What to work on
Wherever the string "degrees" appears in the records, return the line that holds it.

The input
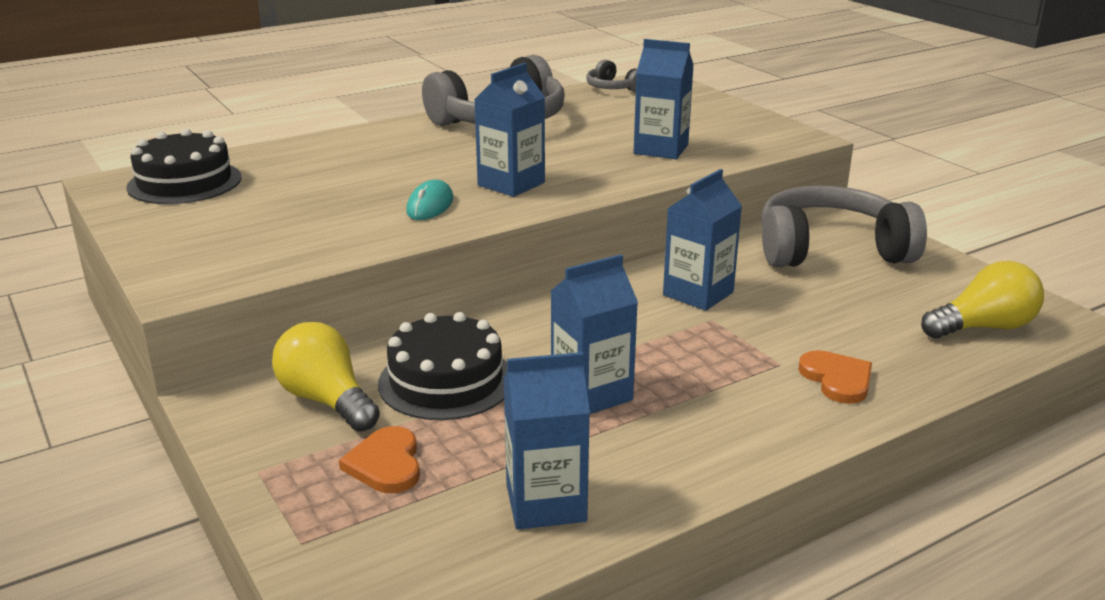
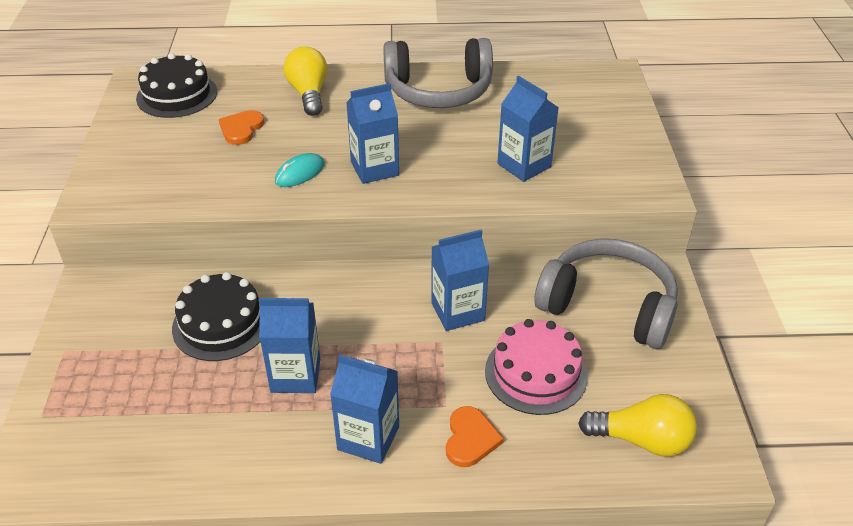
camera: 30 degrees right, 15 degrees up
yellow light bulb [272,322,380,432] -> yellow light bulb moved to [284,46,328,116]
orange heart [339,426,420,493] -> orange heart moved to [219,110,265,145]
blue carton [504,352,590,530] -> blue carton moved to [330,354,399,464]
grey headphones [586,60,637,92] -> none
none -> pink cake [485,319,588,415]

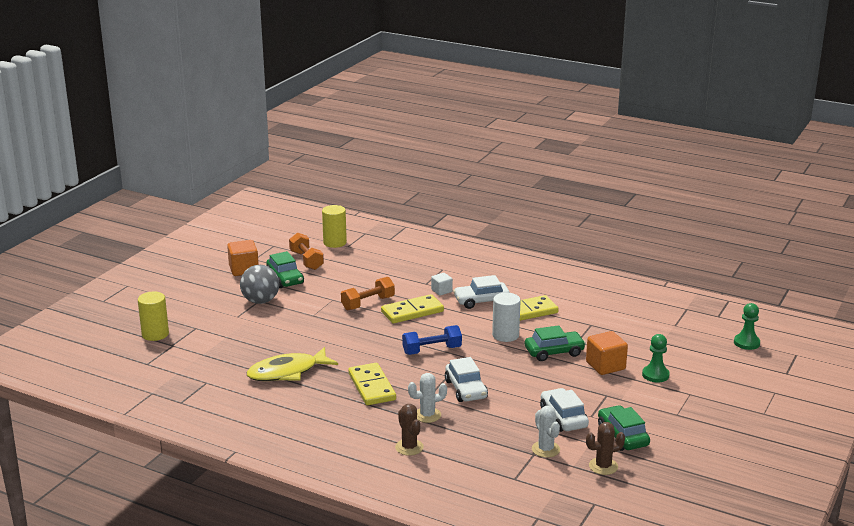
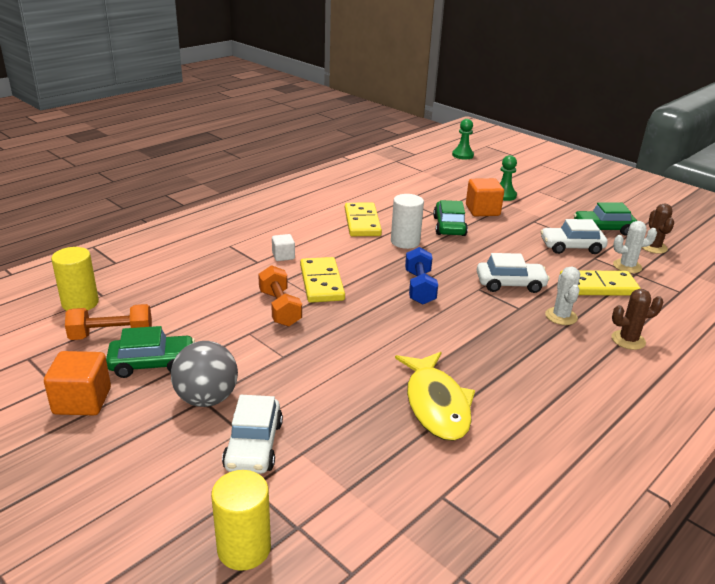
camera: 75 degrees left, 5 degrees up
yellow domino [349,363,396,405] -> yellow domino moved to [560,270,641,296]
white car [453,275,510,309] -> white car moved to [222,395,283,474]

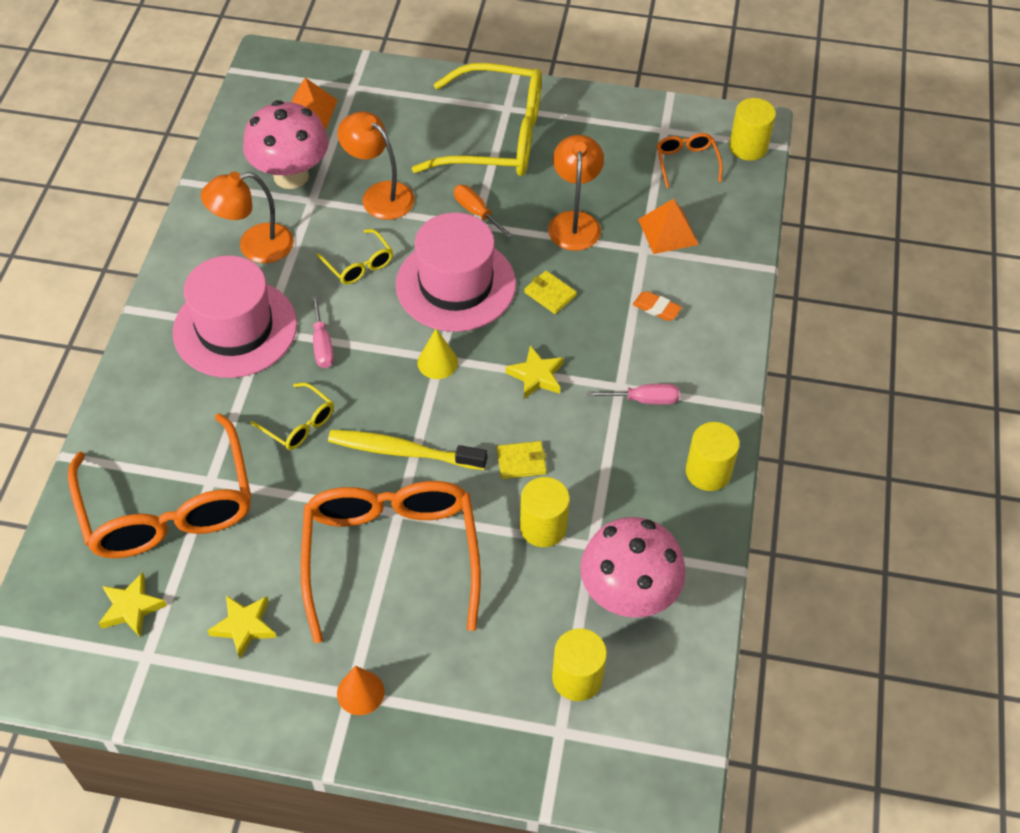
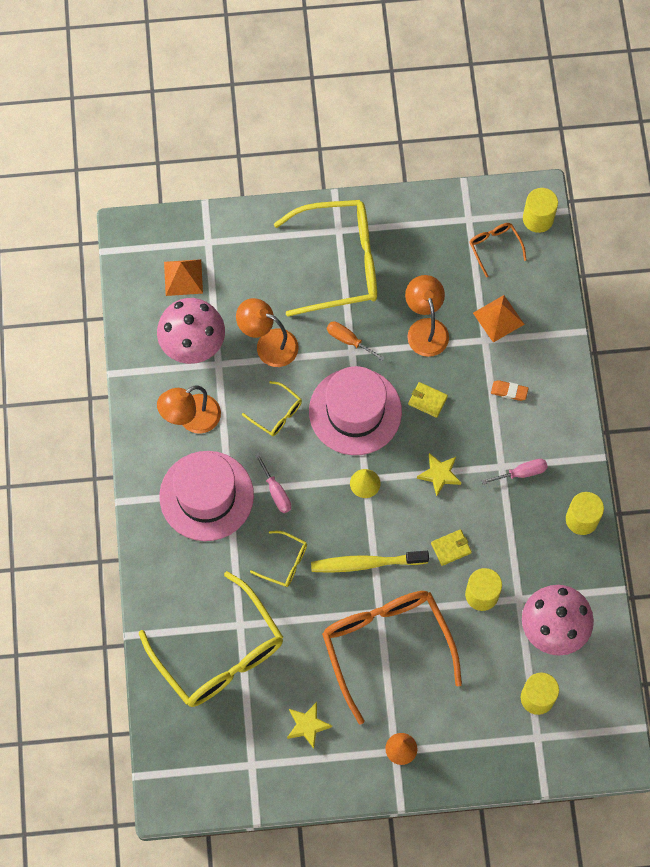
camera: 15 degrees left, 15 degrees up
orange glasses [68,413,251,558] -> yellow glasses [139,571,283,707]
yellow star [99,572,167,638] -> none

Solved exercise
camera: 30 degrees right, 15 degrees up
camera: 75 degrees left, 5 degrees up
camera: 15 degrees left, 15 degrees up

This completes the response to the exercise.